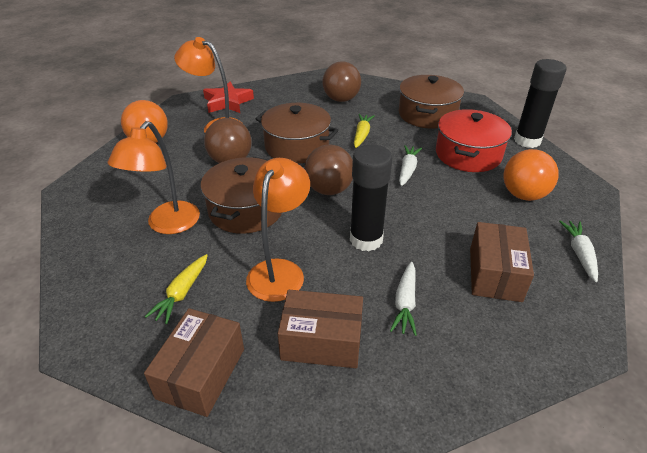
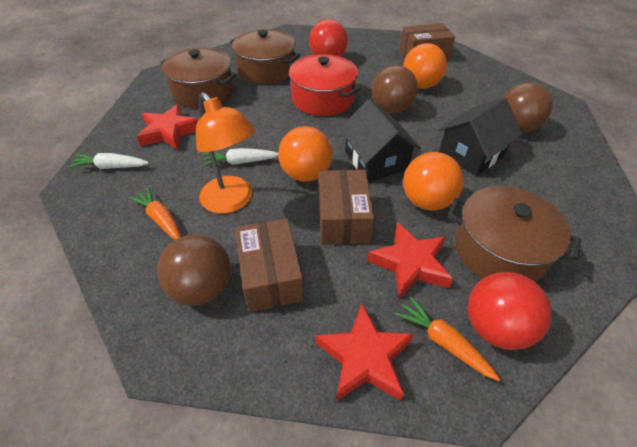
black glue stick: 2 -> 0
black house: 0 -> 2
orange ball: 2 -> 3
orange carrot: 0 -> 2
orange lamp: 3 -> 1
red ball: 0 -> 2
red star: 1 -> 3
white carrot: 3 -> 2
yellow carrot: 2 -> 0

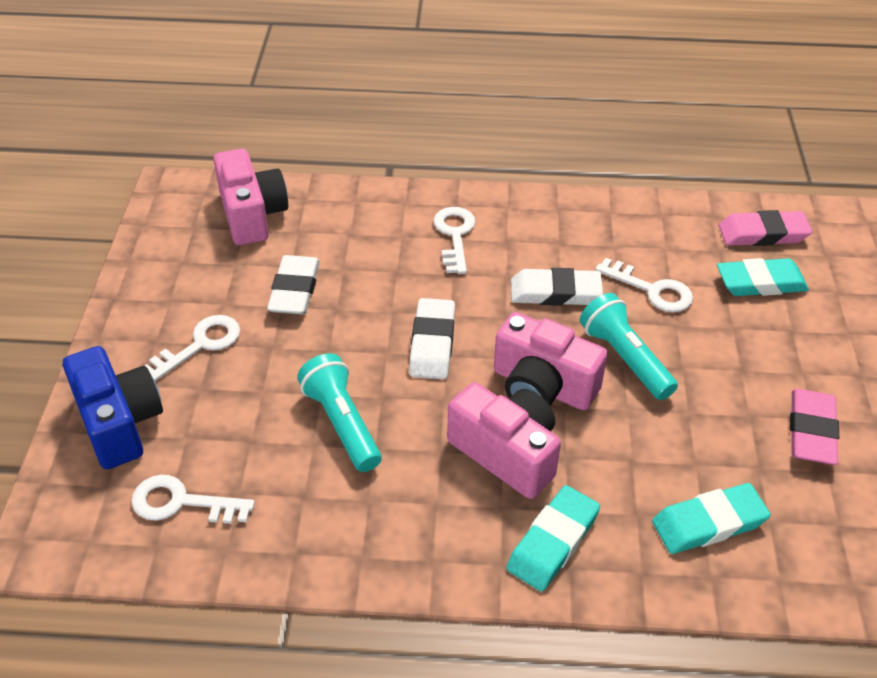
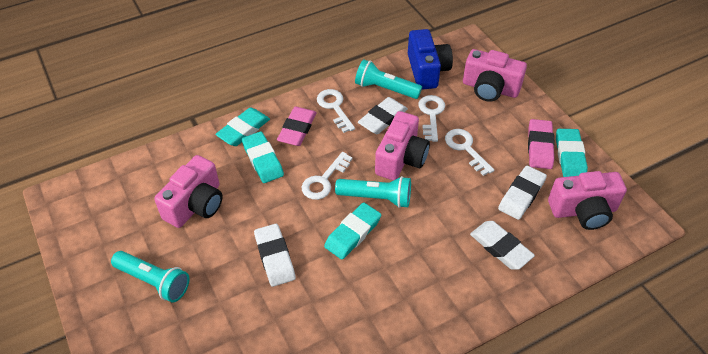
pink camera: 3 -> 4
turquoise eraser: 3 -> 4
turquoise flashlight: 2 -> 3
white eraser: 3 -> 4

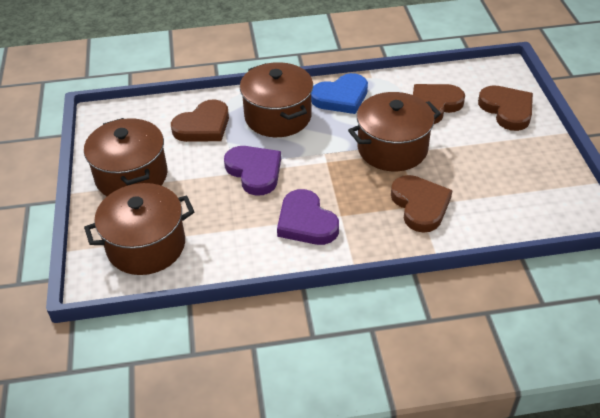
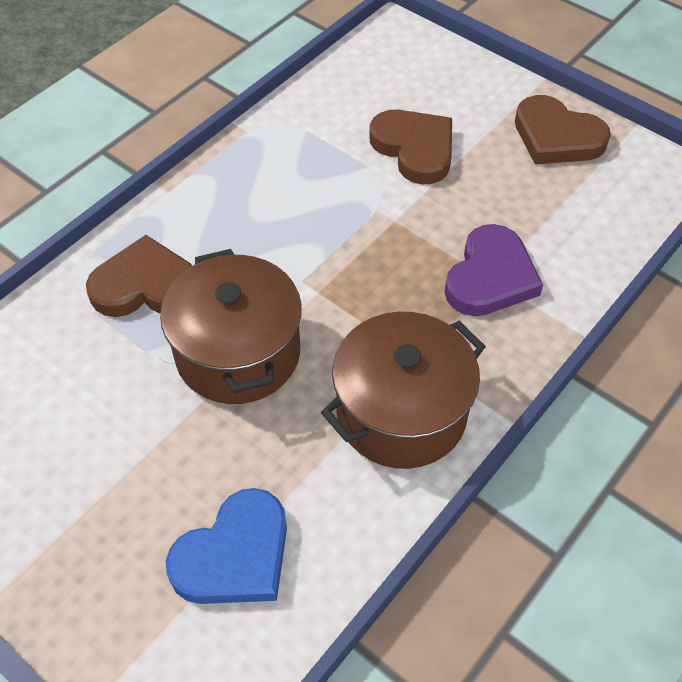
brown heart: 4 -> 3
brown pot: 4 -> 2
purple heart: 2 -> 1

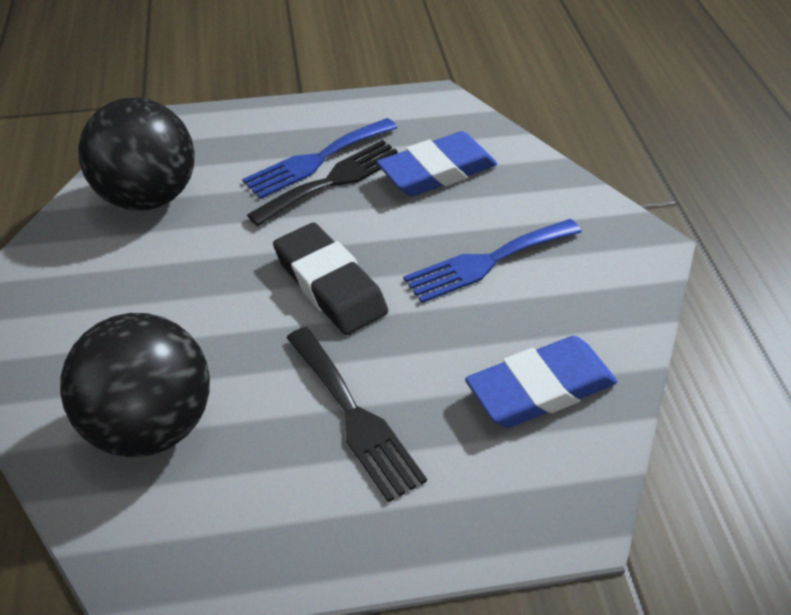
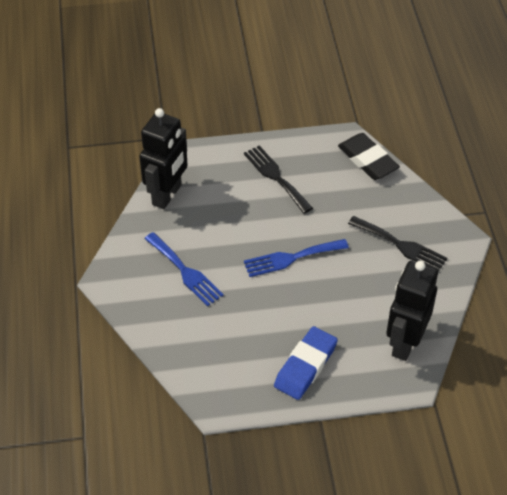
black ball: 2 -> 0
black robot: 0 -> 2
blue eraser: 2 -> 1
• • •
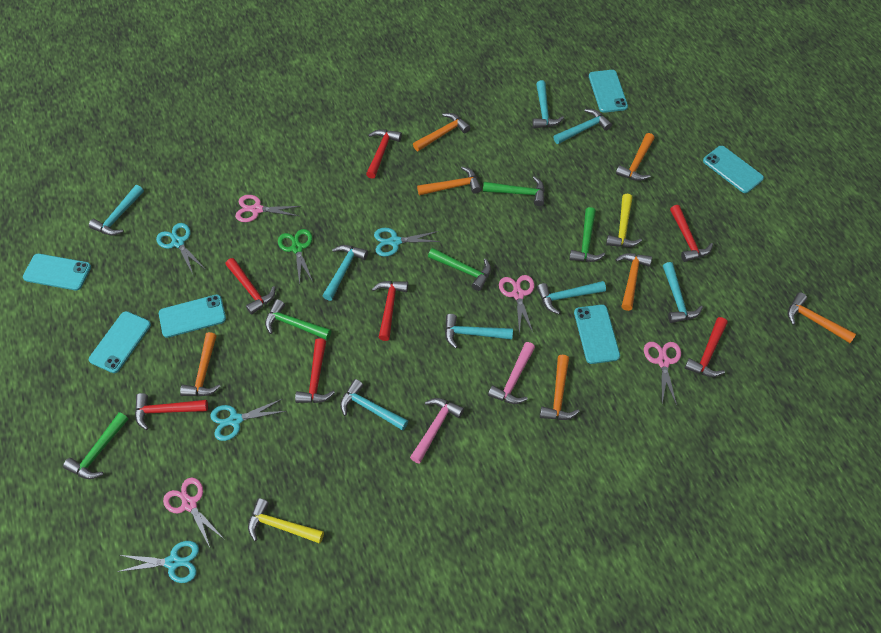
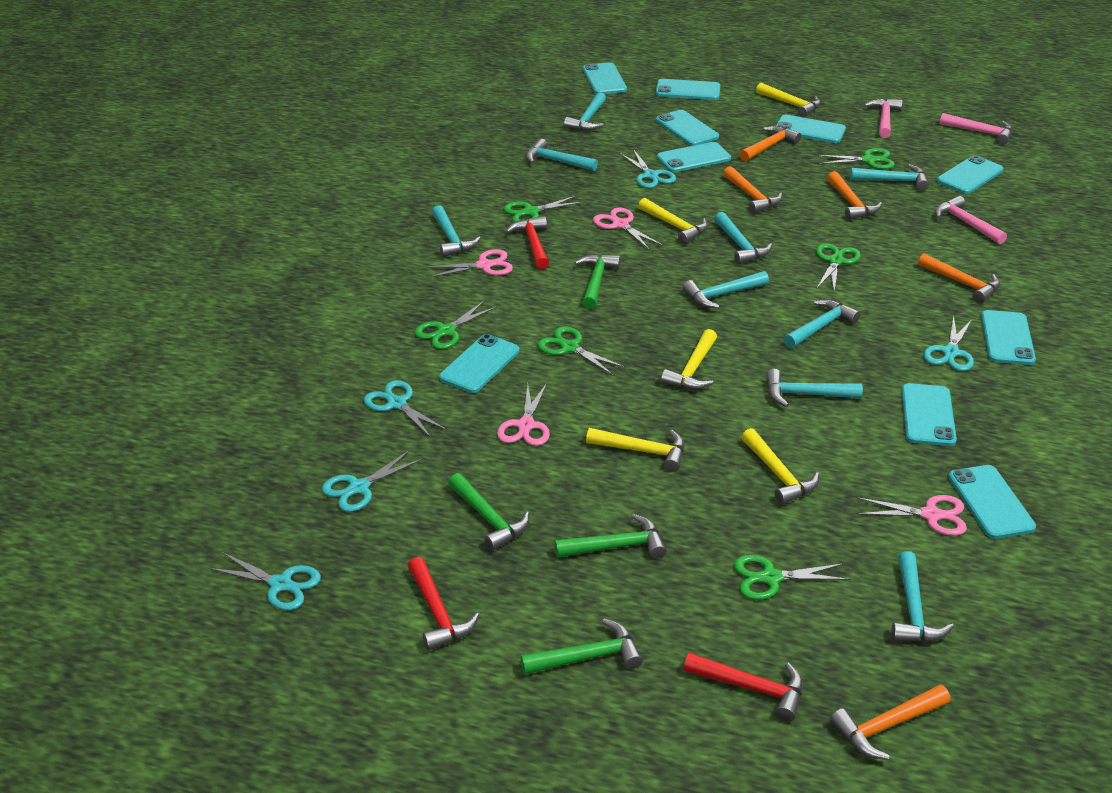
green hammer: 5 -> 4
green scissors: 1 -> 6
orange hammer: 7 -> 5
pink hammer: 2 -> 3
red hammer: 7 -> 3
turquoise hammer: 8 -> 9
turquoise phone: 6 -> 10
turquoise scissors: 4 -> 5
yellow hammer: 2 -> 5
• • •
**Your objective:** In the listing above, find each line with the word "ball" and copy it.

**Response area:**
orange ball: 2 -> 3
red ball: 0 -> 2
black ball: 2 -> 0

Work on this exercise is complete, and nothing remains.